=== TASK DESCRIPTION ===
Look through the material below and count the lines with the string "brick". Report only the count.

=== DATA SHOWN ===
_ _ _ _ _ _ _

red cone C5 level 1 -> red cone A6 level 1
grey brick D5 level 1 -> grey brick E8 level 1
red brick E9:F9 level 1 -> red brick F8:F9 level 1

_ _ _ _ _ _ _

=== WRITTEN RESPONSE ===
2